<<<<
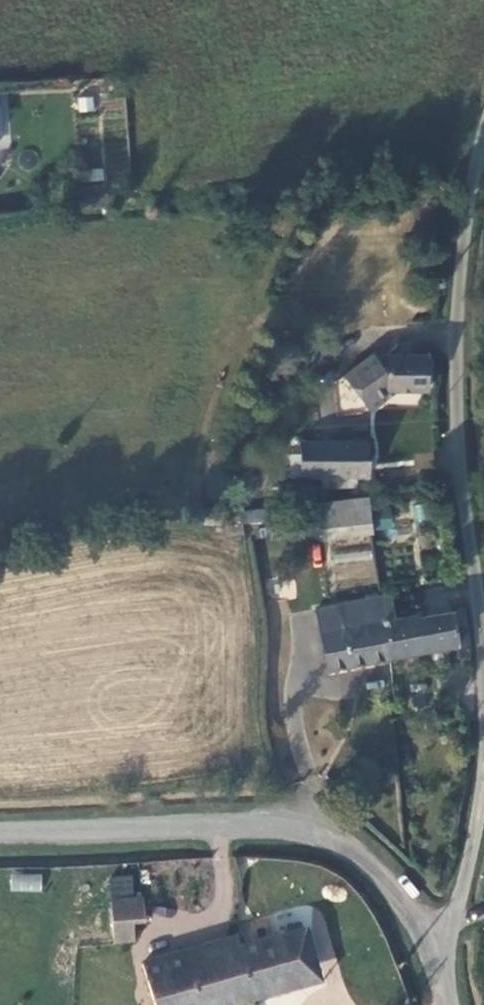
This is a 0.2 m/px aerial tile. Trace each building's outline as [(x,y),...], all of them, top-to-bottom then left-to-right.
[(104,142),(124,141),(123,113),(103,113),(104,142)] [(427,387),(427,352),(372,353),(350,371),(371,407),(384,399),(383,393),(390,387),(393,393),(401,386),(427,387)] [(300,437),(300,453),(301,474),(369,475),(369,437),(300,437)] [(301,474),(300,453),(290,453),(289,475),(301,474)] [(363,494),(314,498),(316,527),(363,526),(363,494)] [(389,596),(382,598),(318,608),(327,666),(388,656),(384,618),(392,617),(389,596)] [(470,642),(464,609),(419,616),(418,612),(392,617),(384,618),(388,656),(470,642)] [(10,872),(9,891),(41,892),(42,873),(10,872)] [(140,896),(109,899),(114,939),(131,939),(130,921),(143,920),(140,896)] [(252,942),(263,939),(258,922),(246,925),(252,942)] [(263,939),(252,942),(246,925),(234,928),(236,938),(143,963),(155,1004),(241,1004),(319,983),(306,930),(263,939)]
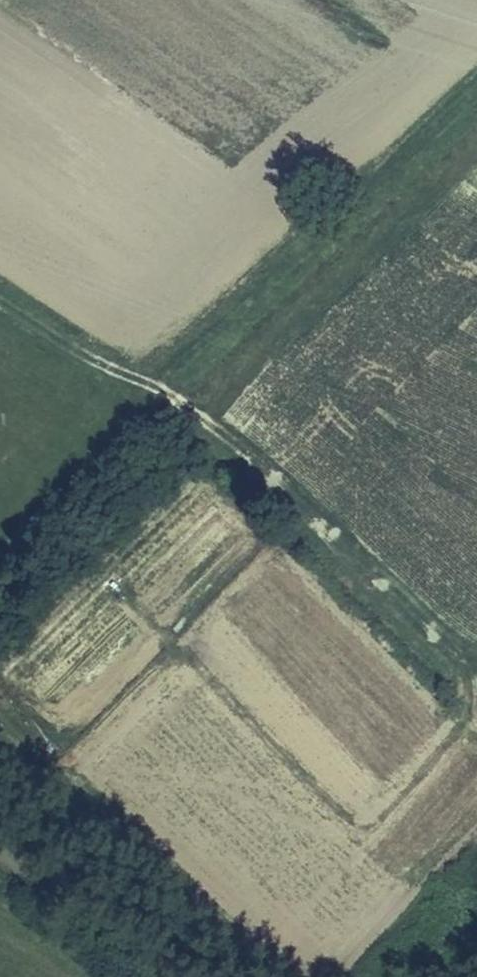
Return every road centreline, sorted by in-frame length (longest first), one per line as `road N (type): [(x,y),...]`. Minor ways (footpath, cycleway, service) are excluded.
road 1 (track): [(476,60),(159,392),(81,357),(0,304)]
road 2 (track): [(189,661),(344,821),(365,826),(402,798),(463,726),(473,701),(470,667)]
road 3 (track): [(159,392),(303,494),(470,667)]

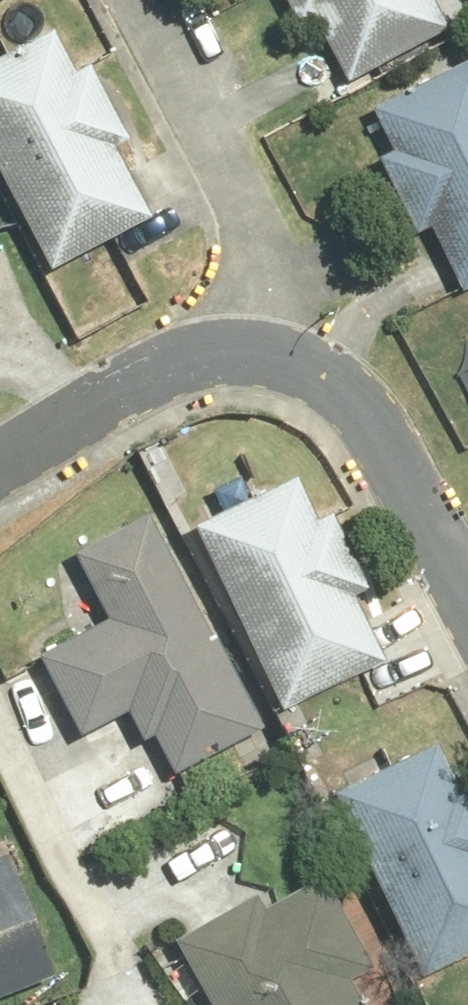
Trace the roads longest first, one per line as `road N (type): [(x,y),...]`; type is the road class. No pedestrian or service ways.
road 1 (residential): [(259,359),(265,265),(251,217),(133,0)]
road 2 (residential): [(259,359),(306,367),(357,402),(467,590)]
road 3 (residential): [(0,466),(176,366),(259,359)]

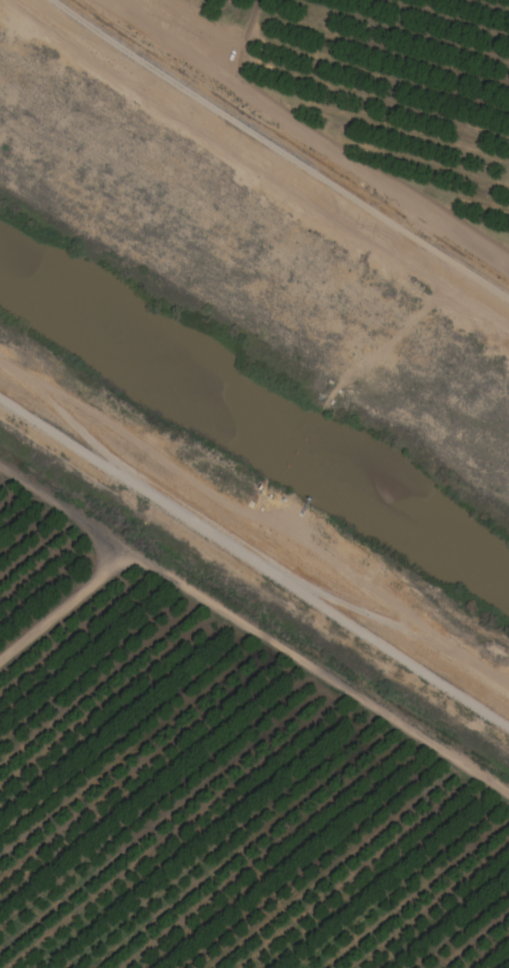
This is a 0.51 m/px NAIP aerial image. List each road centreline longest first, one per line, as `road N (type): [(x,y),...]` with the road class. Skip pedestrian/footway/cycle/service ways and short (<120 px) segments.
road 1 (residential): [(0,396),(508,725)]
road 2 (track): [(0,465),(124,553),(508,793)]
road 3 (track): [(508,336),(144,105),(12,0)]
road 4 (track): [(0,653),(124,553)]
road 5 (residential): [(508,290),(380,212)]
>>>>
* DIRECTIONS: Output the listing above exactly, pictures omitted.

* REPLY TO THE TASK:
This is a 0.2 m/px aerial tile. Trace each building's outline as [(x,y),...], all of them, top-to-bottom then left-to-right.
[(104,142),(124,141),(123,113),(103,113),(104,142)] [(427,387),(427,352),(372,353),(350,371),(371,407),(384,399),(383,393),(390,387),(393,393),(401,386),(427,387)] [(300,437),(300,453),(301,474),(369,475),(369,437),(300,437)] [(301,474),(300,453),(290,453),(289,475),(301,474)] [(363,494),(314,498),(316,527),(363,526),(363,494)] [(389,596),(382,598),(318,608),(327,666),(388,656),(384,618),(392,617),(389,596)] [(470,642),(464,609),(419,616),(418,612),(392,617),(384,618),(388,656),(470,642)] [(10,872),(9,891),(41,892),(42,873),(10,872)] [(140,896),(109,899),(114,939),(131,939),(130,921),(143,920),(140,896)] [(252,942),(263,939),(258,922),(246,925),(252,942)] [(263,939),(252,942),(246,925),(234,928),(236,938),(143,963),(155,1004),(241,1004),(319,983),(306,930),(263,939)]
Return every road centreline, sorted by in-frame length (longest first), one per line as `road N (type): [(x,y),...]`. Minor ways (footpath, cycleway, service) are excluded.
road 1 (track): [(476,60),(159,392),(81,357),(0,304)]
road 2 (track): [(189,661),(344,821),(365,826),(402,798),(463,726),(473,701),(470,667)]
road 3 (track): [(159,392),(303,494),(470,667)]

Trace the roads longest first, one per line as `road N (type): [(x,y),...]`; type is the road class. No pedestrian or service ways.
road 1 (residential): [(259,359),(265,265),(251,217),(133,0)]
road 2 (residential): [(259,359),(306,367),(357,402),(467,590)]
road 3 (residential): [(0,466),(176,366),(259,359)]

This is a 0.51 m/px NAIP aerial image. List each road centreline longest first, one per line, as `road N (type): [(x,y),...]` with the road class. Skip pedestrian/footway/cycle/service ways and short (<120 px) segments.
road 1 (residential): [(0,396),(508,725)]
road 2 (track): [(0,465),(124,553),(508,793)]
road 3 (track): [(508,336),(144,105),(12,0)]
road 4 (track): [(0,653),(124,553)]
road 5 (residential): [(508,290),(380,212)]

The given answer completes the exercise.